#### [Task statement]
Give back exactly the lines of the entries below from the line with "SW4: switch (GND, W7) -> button (GND, W7)" to the line with "C106: 4.7uF (plus", inclusive, and only those.

#### [Data entries]
........
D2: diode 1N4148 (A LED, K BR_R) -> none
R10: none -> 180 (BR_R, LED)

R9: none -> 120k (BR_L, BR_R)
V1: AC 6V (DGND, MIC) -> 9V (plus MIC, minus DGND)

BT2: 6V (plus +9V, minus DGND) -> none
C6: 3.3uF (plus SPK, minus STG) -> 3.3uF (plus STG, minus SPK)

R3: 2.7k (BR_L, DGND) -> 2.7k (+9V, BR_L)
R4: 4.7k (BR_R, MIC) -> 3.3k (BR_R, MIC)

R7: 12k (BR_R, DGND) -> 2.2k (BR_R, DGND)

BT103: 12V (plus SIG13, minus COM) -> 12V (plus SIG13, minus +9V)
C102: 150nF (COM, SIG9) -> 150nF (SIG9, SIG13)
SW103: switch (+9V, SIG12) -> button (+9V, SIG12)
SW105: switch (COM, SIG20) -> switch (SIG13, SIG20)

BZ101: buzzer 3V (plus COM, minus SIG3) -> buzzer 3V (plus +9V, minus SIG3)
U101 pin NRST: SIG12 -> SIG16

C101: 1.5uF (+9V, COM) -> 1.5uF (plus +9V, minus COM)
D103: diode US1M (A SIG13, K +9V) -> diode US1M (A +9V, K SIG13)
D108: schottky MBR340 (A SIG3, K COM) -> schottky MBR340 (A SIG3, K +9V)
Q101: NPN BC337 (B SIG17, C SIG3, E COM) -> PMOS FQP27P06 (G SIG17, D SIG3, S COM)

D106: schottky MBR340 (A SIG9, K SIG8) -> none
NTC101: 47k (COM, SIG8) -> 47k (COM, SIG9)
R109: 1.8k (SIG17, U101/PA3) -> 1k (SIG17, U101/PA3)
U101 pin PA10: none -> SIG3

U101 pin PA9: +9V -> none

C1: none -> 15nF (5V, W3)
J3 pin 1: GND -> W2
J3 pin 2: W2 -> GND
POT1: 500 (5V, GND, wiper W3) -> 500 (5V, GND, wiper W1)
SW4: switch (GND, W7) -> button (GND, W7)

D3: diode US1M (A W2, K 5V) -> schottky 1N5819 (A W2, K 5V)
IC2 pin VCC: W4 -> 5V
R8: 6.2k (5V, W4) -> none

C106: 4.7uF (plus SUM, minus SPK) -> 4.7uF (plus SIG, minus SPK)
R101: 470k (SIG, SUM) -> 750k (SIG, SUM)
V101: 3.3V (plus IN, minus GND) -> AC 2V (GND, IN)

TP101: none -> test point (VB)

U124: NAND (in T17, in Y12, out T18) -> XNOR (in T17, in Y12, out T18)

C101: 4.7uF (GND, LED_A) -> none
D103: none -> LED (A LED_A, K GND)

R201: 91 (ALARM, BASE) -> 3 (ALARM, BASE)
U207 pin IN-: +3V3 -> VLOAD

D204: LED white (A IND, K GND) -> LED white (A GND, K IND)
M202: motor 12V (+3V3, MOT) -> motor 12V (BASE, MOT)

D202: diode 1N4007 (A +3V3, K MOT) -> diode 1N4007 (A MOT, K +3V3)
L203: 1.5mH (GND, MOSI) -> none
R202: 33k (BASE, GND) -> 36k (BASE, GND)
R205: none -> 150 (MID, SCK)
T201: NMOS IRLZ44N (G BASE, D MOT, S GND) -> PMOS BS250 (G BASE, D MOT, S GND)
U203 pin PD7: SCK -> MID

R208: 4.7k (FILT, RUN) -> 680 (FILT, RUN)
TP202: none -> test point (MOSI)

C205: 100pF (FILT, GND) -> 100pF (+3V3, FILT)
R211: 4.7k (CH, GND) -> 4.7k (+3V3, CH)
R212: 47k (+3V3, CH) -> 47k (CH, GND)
........
#### [Your solution]
SW4: switch (GND, W7) -> button (GND, W7)

D3: diode US1M (A W2, K 5V) -> schottky 1N5819 (A W2, K 5V)
IC2 pin VCC: W4 -> 5V
R8: 6.2k (5V, W4) -> none

C106: 4.7uF (plus SUM, minus SPK) -> 4.7uF (plus SIG, minus SPK)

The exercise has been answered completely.